If a line in the entries contains the word "SERVO", list it.

******

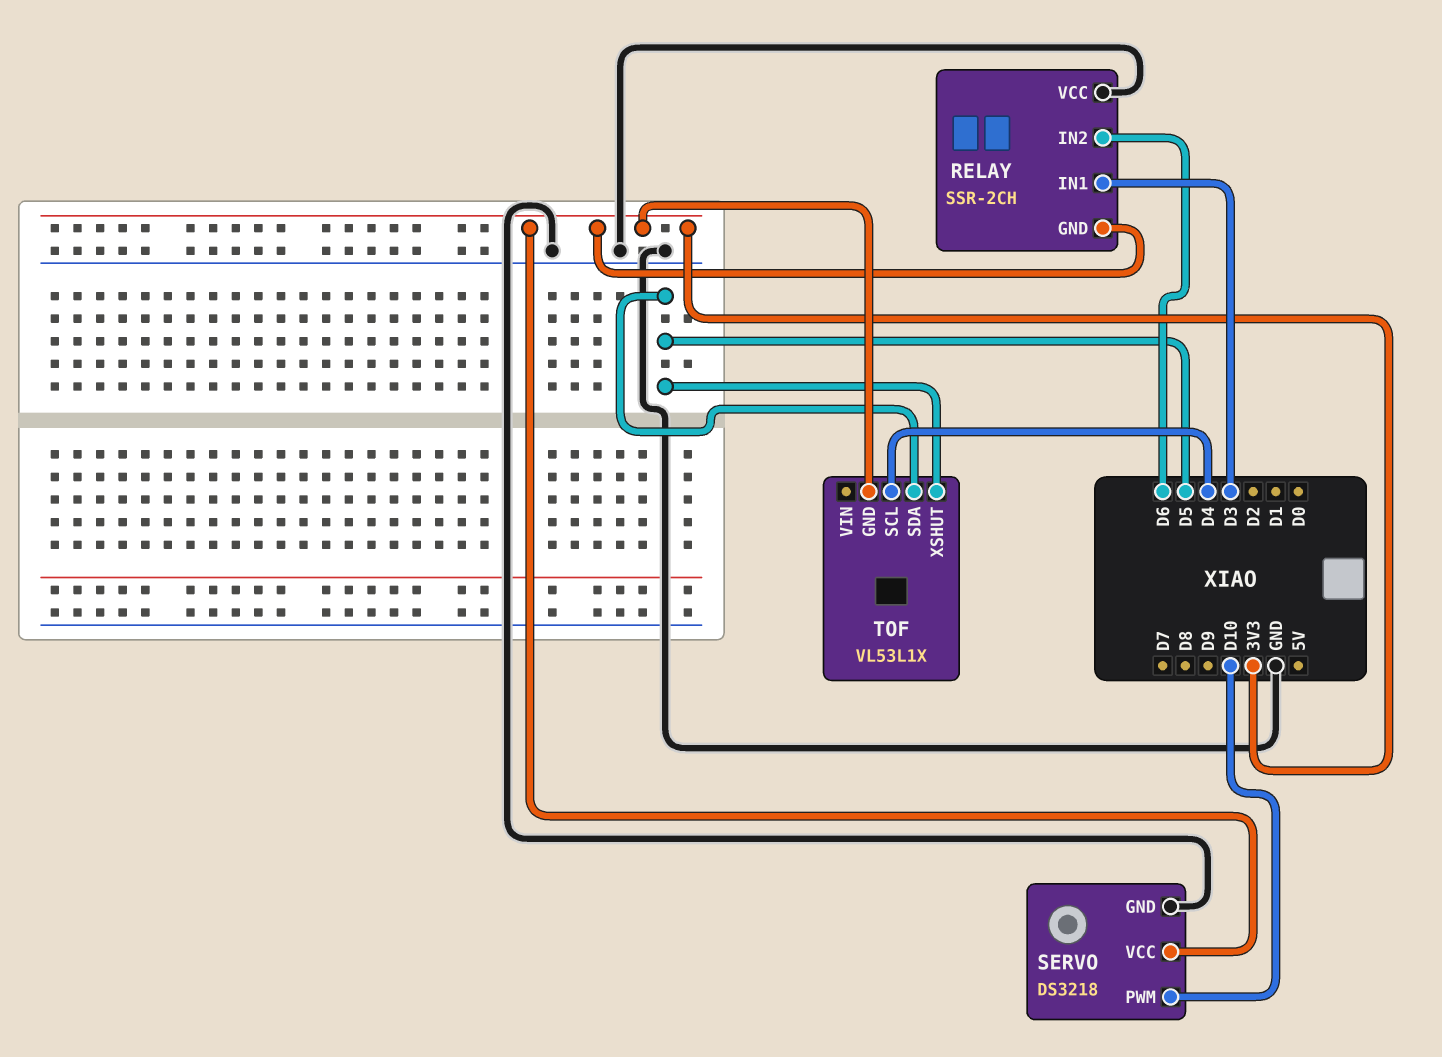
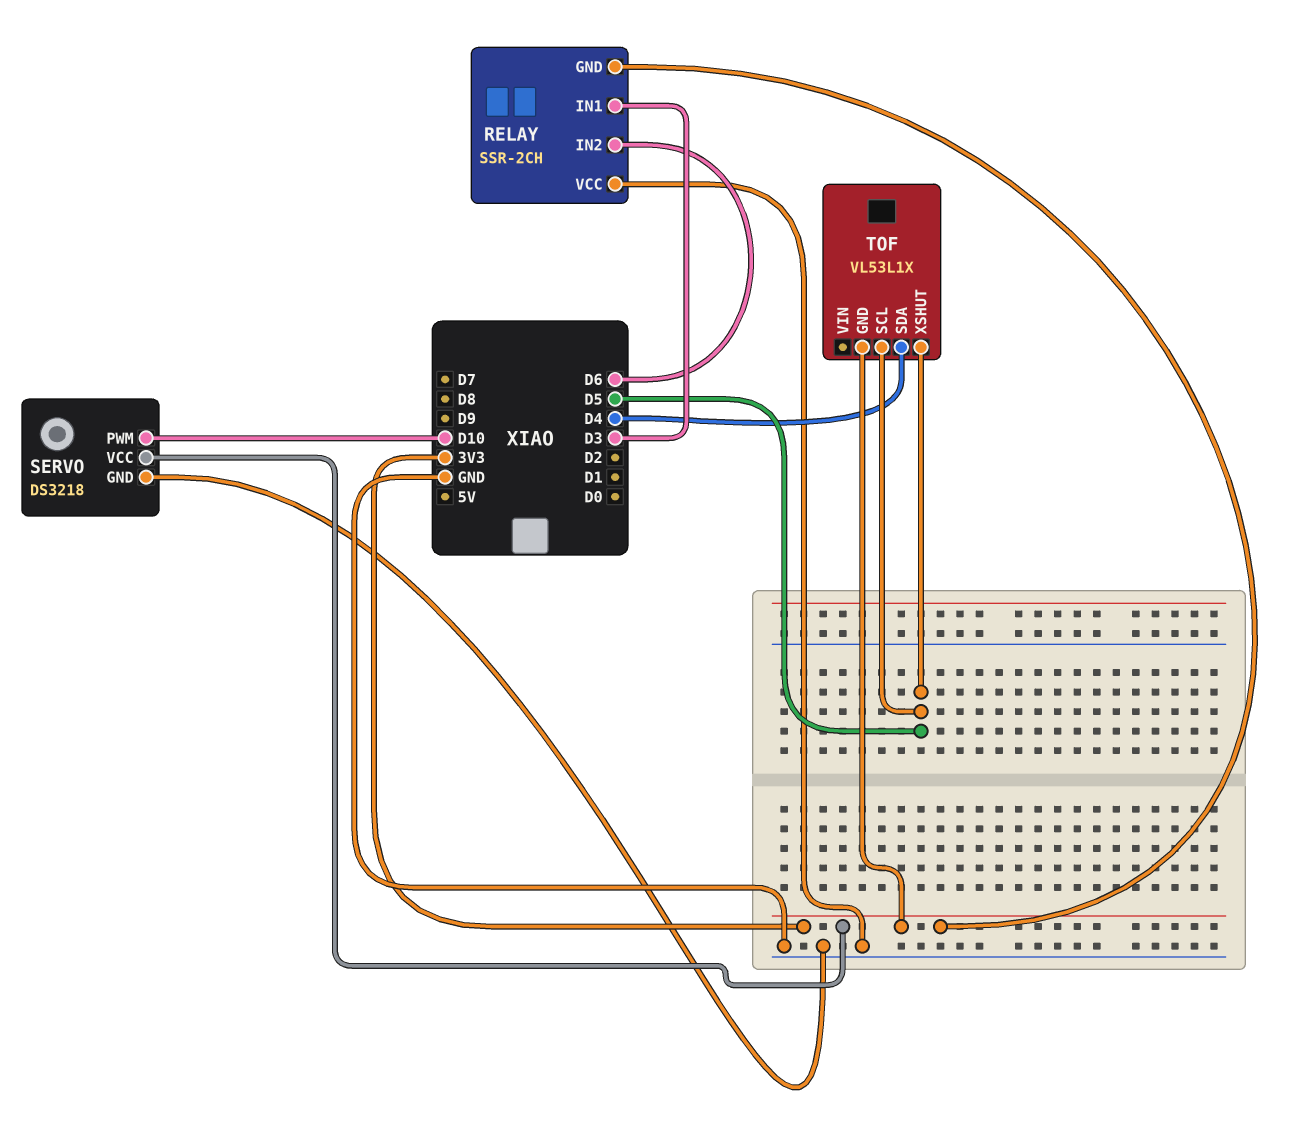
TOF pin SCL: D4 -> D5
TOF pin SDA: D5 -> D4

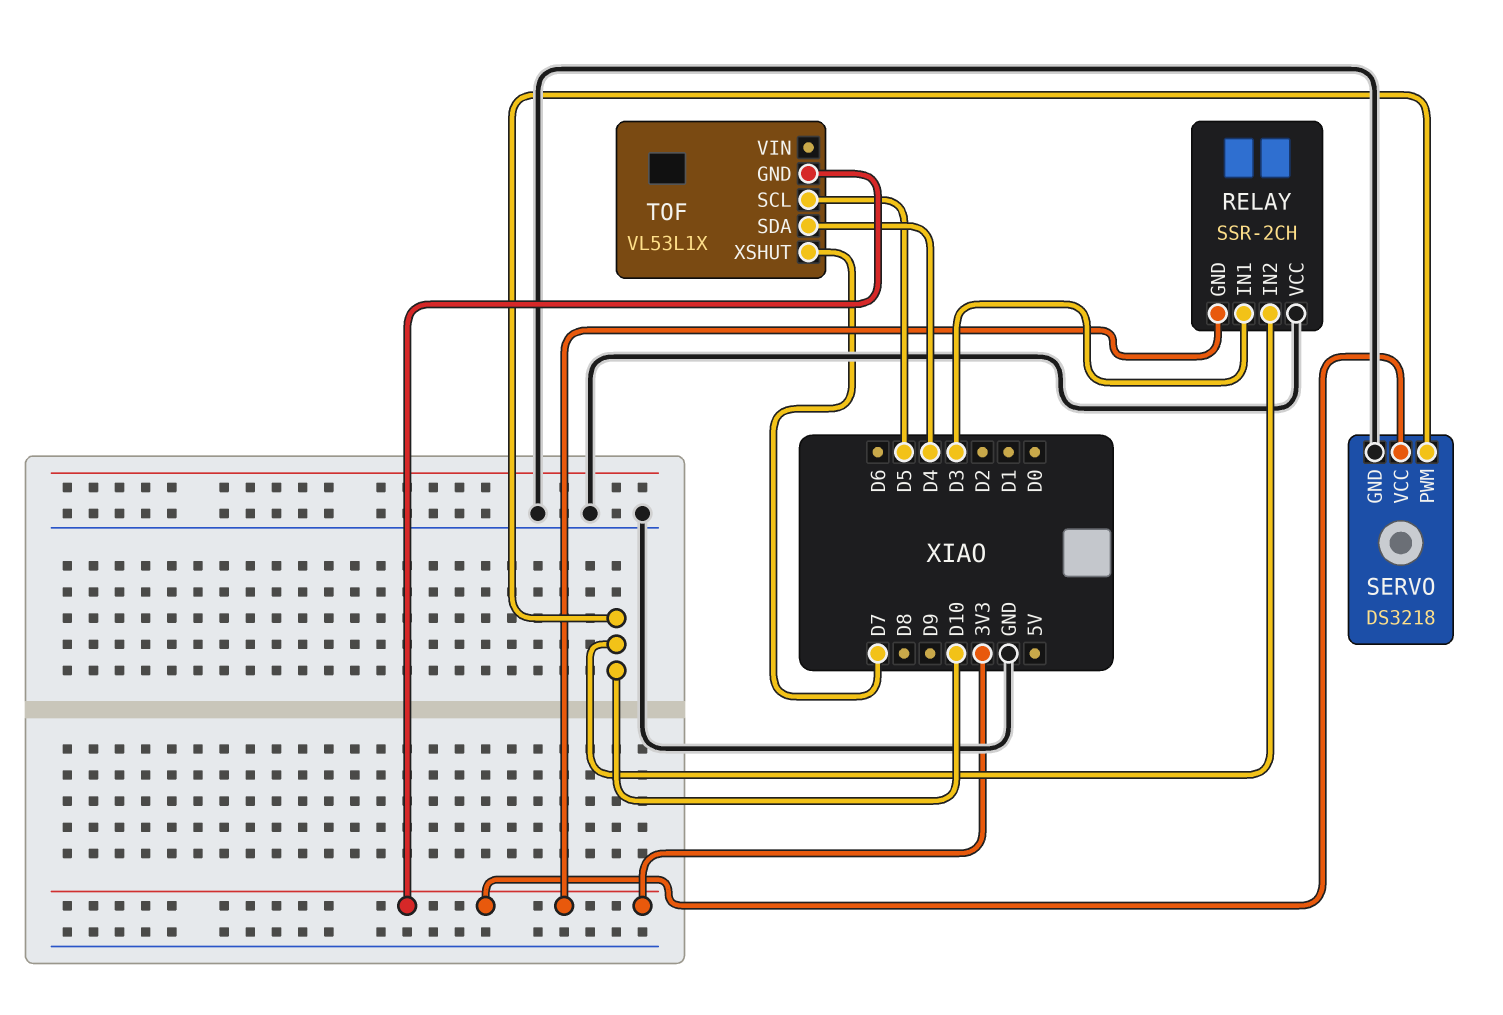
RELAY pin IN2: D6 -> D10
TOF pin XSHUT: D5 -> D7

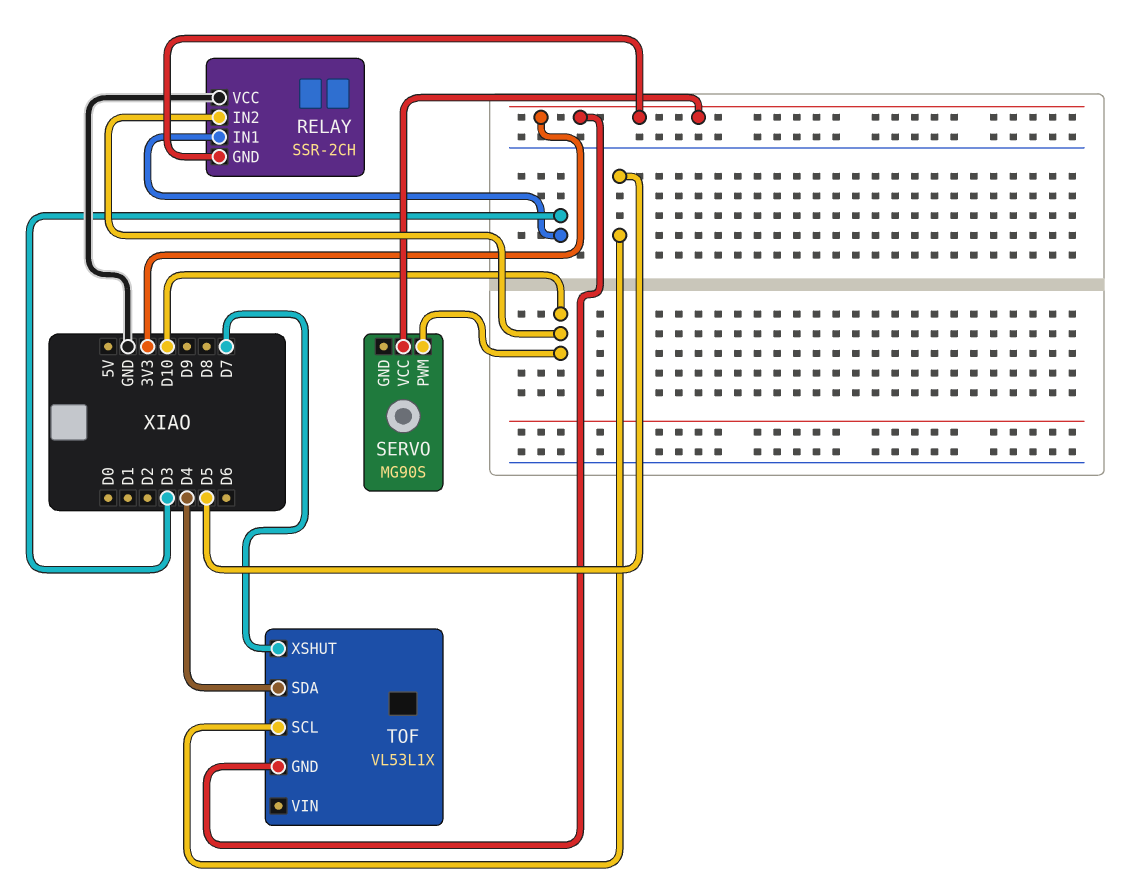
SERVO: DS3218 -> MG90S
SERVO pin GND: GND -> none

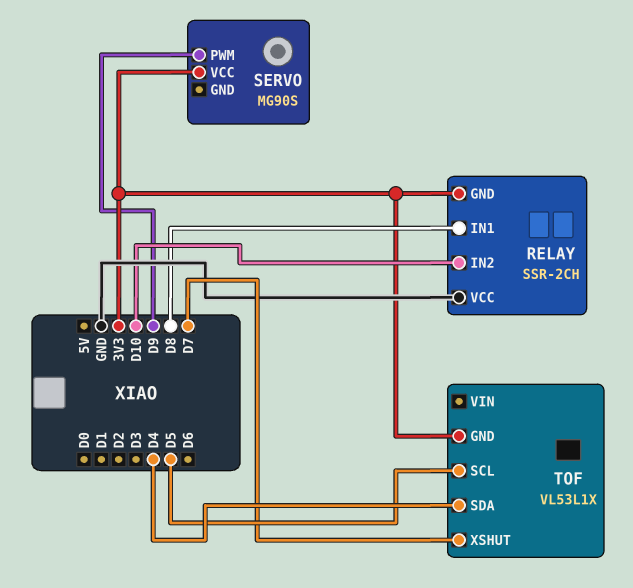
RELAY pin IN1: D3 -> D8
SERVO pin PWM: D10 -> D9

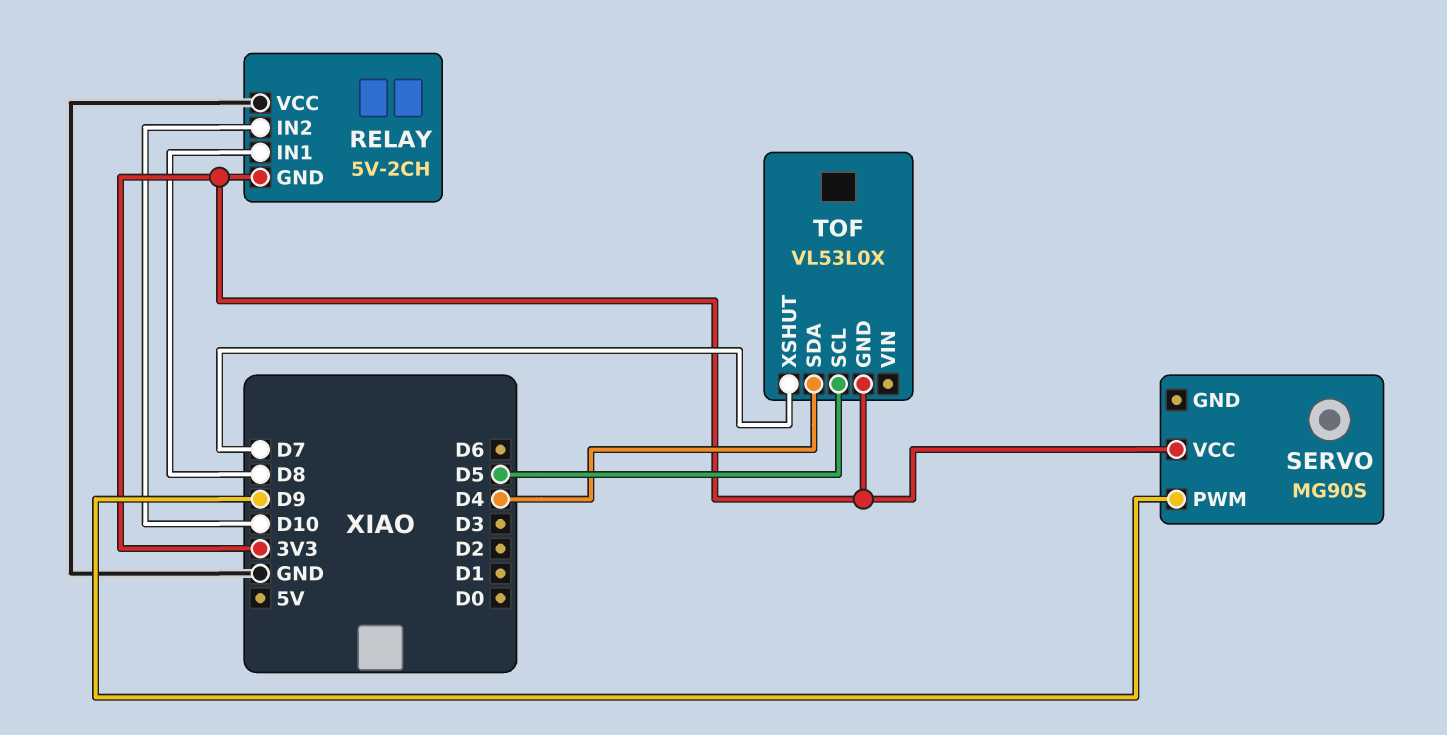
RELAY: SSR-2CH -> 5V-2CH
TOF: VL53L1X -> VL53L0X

******

ANSWER:
SERVO: DS3218 -> MG90S
SERVO pin GND: GND -> none
SERVO pin PWM: D10 -> D9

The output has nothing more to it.